START The records

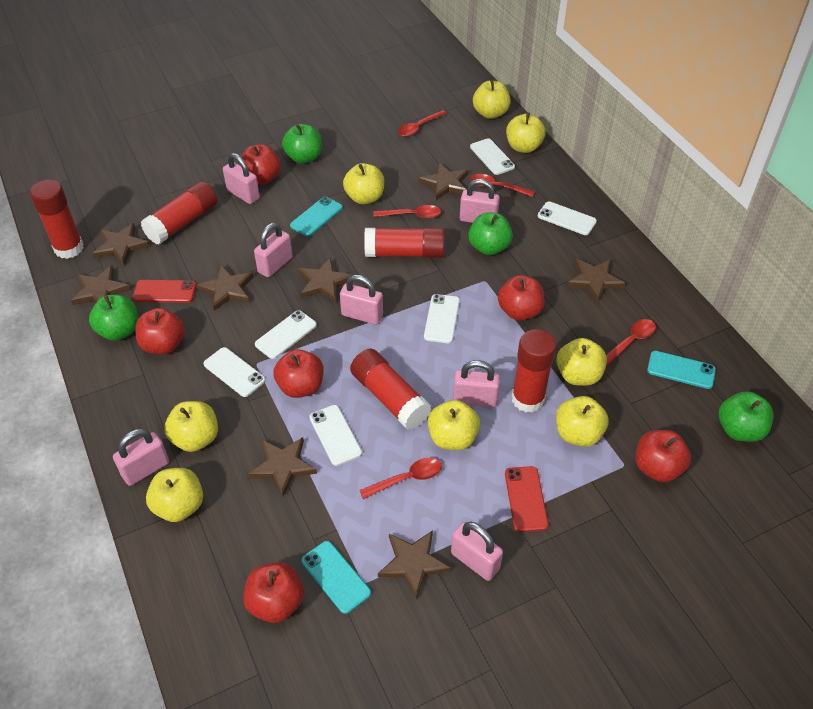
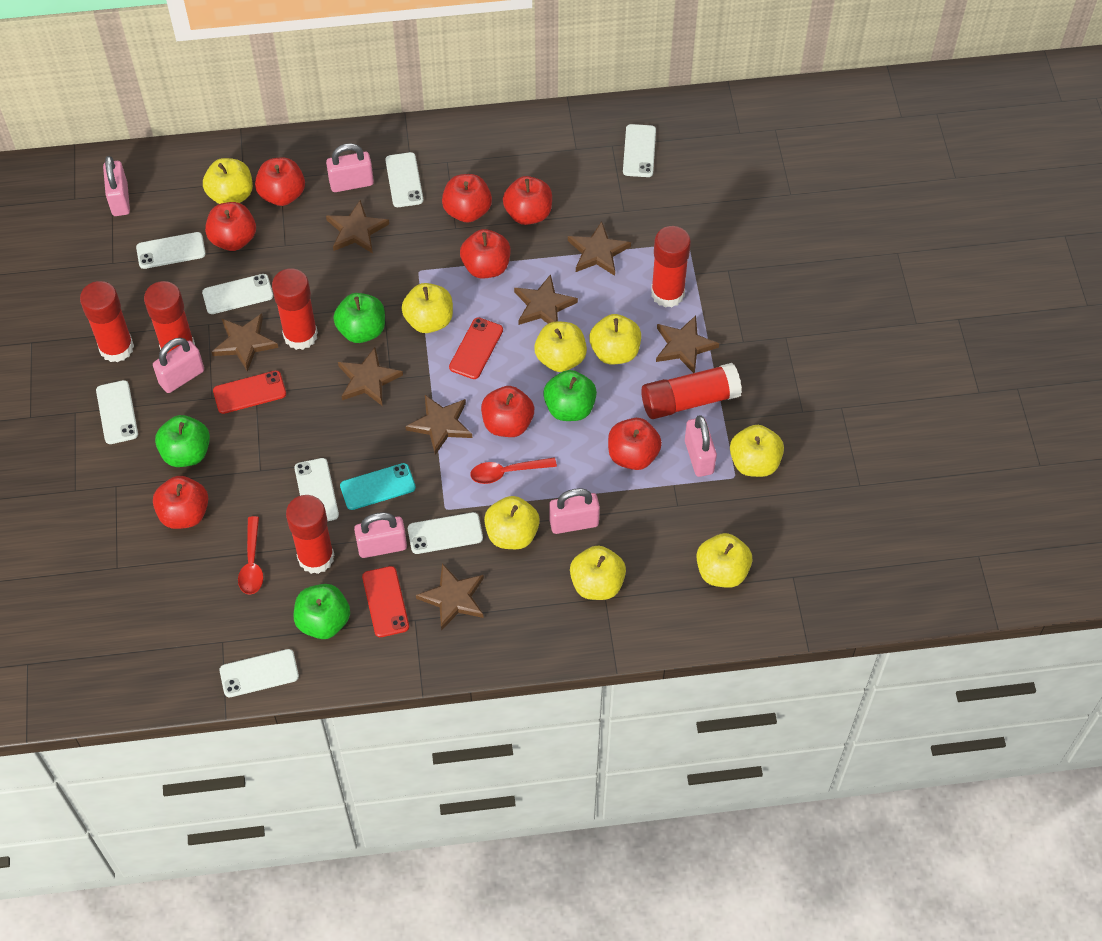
pink padlock: [113,429,169,486] [223,153,260,204] [254,222,293,277] [340,275,383,325] [451,522,503,581] [453,360,500,407] [460,179,500,223] = 7 -> [103,156,130,216] [153,338,204,393] [326,143,374,192] [354,512,407,558] [549,488,600,534] [685,415,717,477] = 6
red apple: [135,308,185,354] [240,144,281,185] [243,562,304,623] [273,349,324,398] [498,275,544,321] [635,430,691,482] = 6 -> [153,476,208,529] [205,202,256,251] [255,157,305,206] [442,174,492,223] [460,229,510,279] [481,386,534,437] [503,176,552,225] [608,418,662,470] = 8
red glue stick: [30,180,84,259] [141,181,217,245] [350,349,431,430] [364,227,444,258] [512,329,556,413] = 5 -> [80,281,134,363] [144,281,195,352] [272,268,318,350] [286,495,334,574] [641,363,742,419] [651,226,691,308] = 6
red phone: [133,280,196,303] [505,466,549,532] = 2 -> [213,370,286,414] [362,566,409,637] [449,317,503,379] = 3
red spoon: [359,458,442,499] [373,205,441,219] [398,110,447,137] [470,174,535,197] [606,319,656,366] = 5 -> [238,516,263,595] [470,457,557,484] = 2
turquoise phone: [290,197,343,236] [301,541,371,614] [647,351,716,389] = 3 -> [340,463,416,510] = 1
white phone: [204,347,266,397] [255,310,317,359] [309,405,362,466] [424,294,460,343] [470,138,515,175] [538,201,597,235] = 6 -> [96,380,138,444] [136,232,206,269] [202,274,273,314] [220,649,299,697] [294,458,339,521] [385,152,423,207] [408,512,483,554] [623,124,656,177] = 8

END The records

Brief — In the entries above, find each line with "phone" and copy it.

Response to this task —
red phone: [133,280,196,303] [505,466,549,532] = 2 -> [213,370,286,414] [362,566,409,637] [449,317,503,379] = 3
turquoise phone: [290,197,343,236] [301,541,371,614] [647,351,716,389] = 3 -> [340,463,416,510] = 1
white phone: [204,347,266,397] [255,310,317,359] [309,405,362,466] [424,294,460,343] [470,138,515,175] [538,201,597,235] = 6 -> [96,380,138,444] [136,232,206,269] [202,274,273,314] [220,649,299,697] [294,458,339,521] [385,152,423,207] [408,512,483,554] [623,124,656,177] = 8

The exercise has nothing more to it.